-- GIVEN RECORDS --
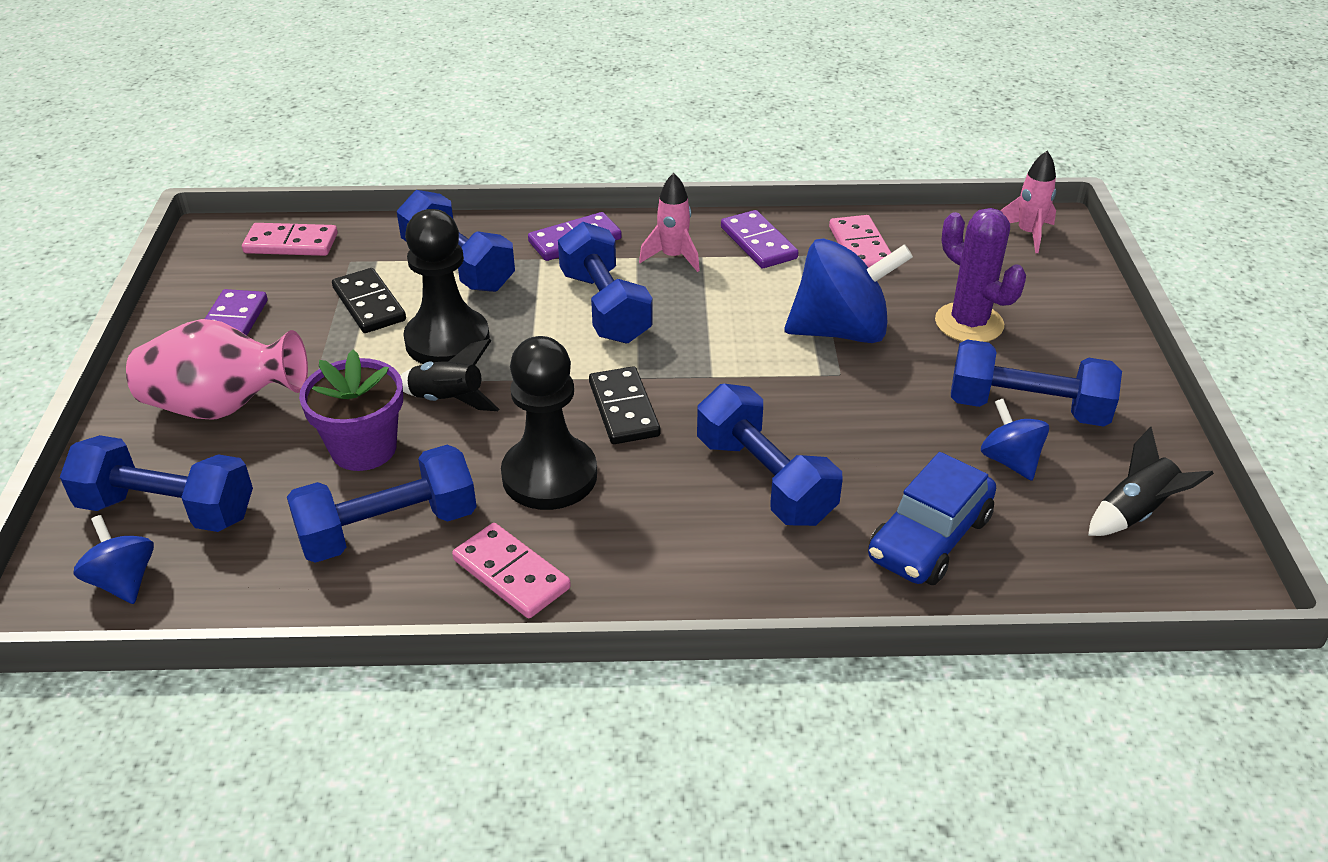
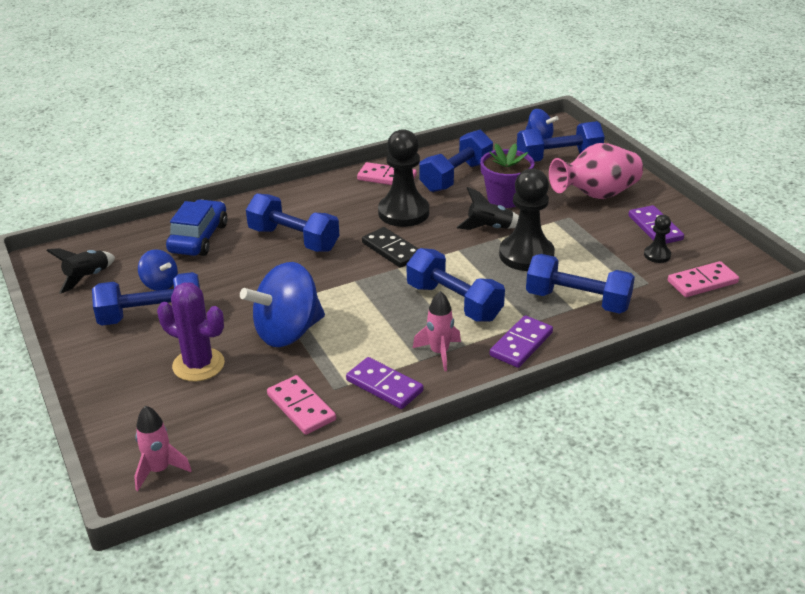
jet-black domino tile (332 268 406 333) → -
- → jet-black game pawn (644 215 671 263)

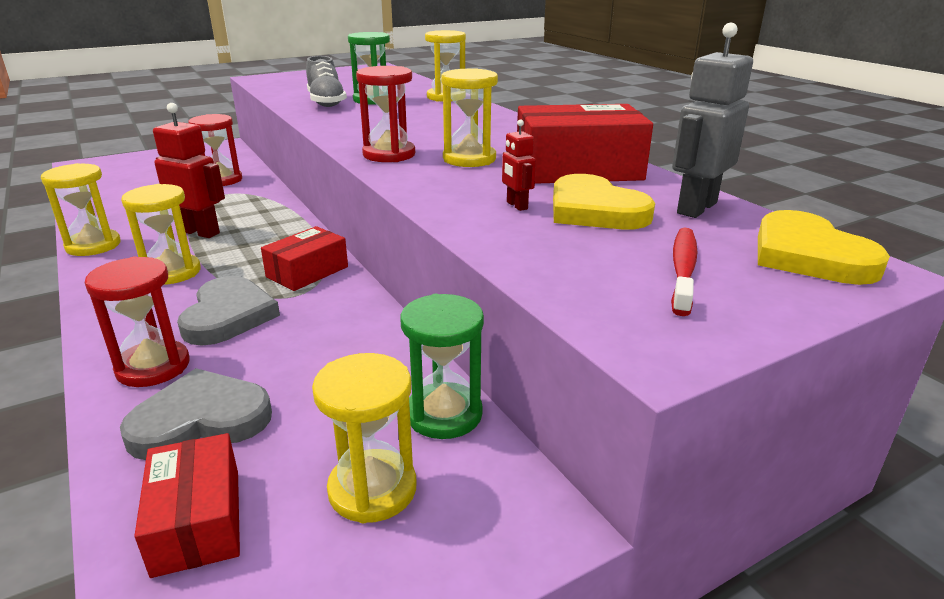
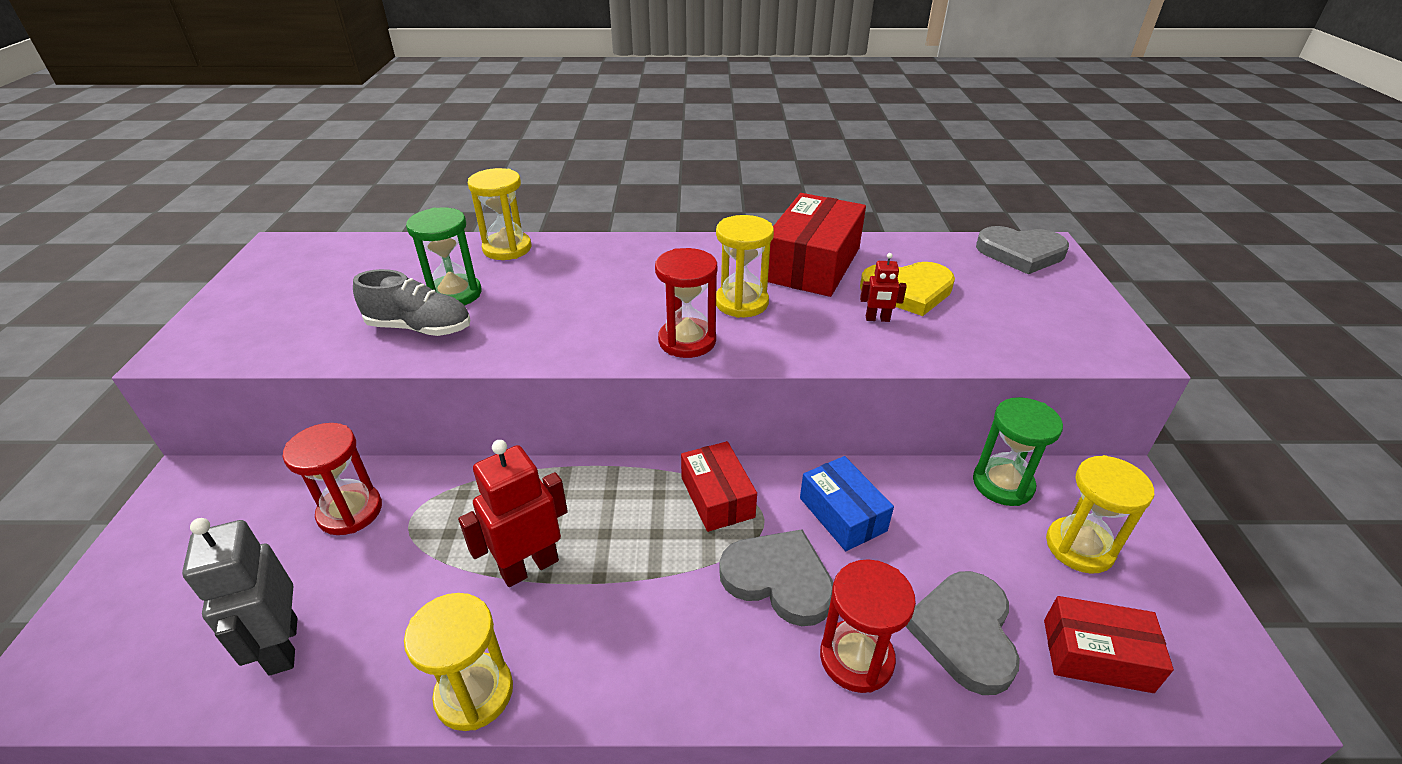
golden sand timer (121 184 201 285) → -
crimson dental brush (671 228 698 316) → -
grey toy robot (672 23 753 218) → grey toy robot (182 518 297 675), shifted
golden heart (758 210 890 285) → grey heart (976 226 1069 274)
- → cobalt box (800 456 894 551)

-- TASK BRIEF --
Please output every entry exactly as written, apart from the pictures.

-- OUTPUT --
jet-black domino tile (332 268 406 333) → -
- → jet-black game pawn (644 215 671 263)

golden sand timer (121 184 201 285) → -
crimson dental brush (671 228 698 316) → -
grey toy robot (672 23 753 218) → grey toy robot (182 518 297 675), shifted
golden heart (758 210 890 285) → grey heart (976 226 1069 274)
- → cobalt box (800 456 894 551)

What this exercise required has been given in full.